ACTIVITY: The lines to repeat are those below from the one containing "purple cone N5" down to the one containing "green brick J9:K9", both included; reproduce them exactly and nothing else.

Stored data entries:
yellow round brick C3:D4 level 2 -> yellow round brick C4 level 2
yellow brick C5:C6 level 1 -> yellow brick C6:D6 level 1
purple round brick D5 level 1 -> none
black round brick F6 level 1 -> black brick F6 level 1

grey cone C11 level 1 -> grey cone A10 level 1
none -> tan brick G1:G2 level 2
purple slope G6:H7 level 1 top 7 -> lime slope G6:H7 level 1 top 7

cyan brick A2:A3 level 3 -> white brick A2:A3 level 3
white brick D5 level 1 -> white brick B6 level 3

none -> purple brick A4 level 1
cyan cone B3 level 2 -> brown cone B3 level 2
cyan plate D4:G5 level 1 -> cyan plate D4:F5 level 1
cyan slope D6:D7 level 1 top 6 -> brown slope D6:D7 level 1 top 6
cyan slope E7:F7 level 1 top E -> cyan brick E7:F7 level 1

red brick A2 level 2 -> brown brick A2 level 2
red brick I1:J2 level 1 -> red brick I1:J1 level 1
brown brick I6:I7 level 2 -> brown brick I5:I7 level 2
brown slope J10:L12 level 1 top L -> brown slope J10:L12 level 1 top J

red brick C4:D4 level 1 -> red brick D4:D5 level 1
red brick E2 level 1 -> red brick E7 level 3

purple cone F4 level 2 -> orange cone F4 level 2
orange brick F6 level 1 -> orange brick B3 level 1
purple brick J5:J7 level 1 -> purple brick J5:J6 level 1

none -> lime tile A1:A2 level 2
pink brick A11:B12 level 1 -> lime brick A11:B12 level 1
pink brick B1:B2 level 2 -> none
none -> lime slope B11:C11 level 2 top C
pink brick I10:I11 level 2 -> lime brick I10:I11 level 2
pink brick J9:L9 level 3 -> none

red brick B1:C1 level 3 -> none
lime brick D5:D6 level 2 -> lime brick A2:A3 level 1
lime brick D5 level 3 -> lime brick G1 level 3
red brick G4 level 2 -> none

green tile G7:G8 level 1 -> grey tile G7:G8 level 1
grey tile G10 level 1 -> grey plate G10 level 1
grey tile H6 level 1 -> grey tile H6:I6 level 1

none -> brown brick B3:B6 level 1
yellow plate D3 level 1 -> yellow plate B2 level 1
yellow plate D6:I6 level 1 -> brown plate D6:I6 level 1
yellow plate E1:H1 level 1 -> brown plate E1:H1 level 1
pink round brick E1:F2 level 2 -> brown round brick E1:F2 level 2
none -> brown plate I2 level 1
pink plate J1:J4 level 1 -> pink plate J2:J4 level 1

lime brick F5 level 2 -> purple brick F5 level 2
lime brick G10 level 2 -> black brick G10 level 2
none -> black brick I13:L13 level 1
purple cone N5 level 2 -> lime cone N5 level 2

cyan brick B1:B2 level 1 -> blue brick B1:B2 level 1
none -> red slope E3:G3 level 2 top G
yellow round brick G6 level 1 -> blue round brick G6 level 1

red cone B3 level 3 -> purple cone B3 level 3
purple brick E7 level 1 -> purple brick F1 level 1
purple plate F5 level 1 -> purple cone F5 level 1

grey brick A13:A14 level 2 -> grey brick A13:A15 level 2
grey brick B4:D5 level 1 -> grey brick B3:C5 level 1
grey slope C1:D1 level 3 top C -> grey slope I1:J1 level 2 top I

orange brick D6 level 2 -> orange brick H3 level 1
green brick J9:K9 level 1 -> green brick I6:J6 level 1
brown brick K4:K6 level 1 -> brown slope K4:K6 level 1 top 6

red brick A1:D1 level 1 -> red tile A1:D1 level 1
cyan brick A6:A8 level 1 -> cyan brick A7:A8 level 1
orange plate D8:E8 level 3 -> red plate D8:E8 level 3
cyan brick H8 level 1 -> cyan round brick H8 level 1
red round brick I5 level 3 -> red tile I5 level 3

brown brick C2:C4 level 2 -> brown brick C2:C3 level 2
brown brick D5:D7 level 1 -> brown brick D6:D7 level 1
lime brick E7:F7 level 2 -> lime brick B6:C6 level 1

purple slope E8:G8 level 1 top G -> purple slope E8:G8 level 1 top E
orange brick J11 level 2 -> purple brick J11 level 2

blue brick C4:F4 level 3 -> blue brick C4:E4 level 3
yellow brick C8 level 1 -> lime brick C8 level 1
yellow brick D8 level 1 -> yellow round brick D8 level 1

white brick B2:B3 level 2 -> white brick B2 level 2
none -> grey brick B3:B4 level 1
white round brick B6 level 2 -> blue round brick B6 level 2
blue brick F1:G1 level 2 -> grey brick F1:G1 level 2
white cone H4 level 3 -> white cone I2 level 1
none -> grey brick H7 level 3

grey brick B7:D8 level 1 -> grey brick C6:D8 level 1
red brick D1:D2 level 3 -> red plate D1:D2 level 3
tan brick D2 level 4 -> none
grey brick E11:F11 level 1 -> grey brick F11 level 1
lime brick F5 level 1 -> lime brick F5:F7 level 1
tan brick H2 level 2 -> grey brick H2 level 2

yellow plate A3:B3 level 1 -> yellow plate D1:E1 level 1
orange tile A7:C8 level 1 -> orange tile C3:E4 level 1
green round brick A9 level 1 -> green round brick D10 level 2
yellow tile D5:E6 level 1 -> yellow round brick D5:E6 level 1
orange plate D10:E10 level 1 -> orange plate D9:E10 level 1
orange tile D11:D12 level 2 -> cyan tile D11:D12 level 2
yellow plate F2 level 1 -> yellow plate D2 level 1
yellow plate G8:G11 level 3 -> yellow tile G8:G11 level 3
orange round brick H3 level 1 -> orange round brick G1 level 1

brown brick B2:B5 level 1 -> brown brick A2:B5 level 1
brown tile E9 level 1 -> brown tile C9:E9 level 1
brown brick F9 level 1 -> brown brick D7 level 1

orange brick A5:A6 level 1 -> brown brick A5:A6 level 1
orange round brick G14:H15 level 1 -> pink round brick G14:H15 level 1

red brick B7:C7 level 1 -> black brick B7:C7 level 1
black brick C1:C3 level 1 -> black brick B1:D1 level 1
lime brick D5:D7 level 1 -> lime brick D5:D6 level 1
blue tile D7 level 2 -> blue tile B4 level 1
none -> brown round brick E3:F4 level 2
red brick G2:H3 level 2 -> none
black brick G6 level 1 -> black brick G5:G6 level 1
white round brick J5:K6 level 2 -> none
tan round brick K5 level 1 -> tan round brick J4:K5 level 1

RESPONSE TO THIS EXERCISE:
purple cone N5 level 2 -> lime cone N5 level 2

cyan brick B1:B2 level 1 -> blue brick B1:B2 level 1
none -> red slope E3:G3 level 2 top G
yellow round brick G6 level 1 -> blue round brick G6 level 1

red cone B3 level 3 -> purple cone B3 level 3
purple brick E7 level 1 -> purple brick F1 level 1
purple plate F5 level 1 -> purple cone F5 level 1

grey brick A13:A14 level 2 -> grey brick A13:A15 level 2
grey brick B4:D5 level 1 -> grey brick B3:C5 level 1
grey slope C1:D1 level 3 top C -> grey slope I1:J1 level 2 top I

orange brick D6 level 2 -> orange brick H3 level 1
green brick J9:K9 level 1 -> green brick I6:J6 level 1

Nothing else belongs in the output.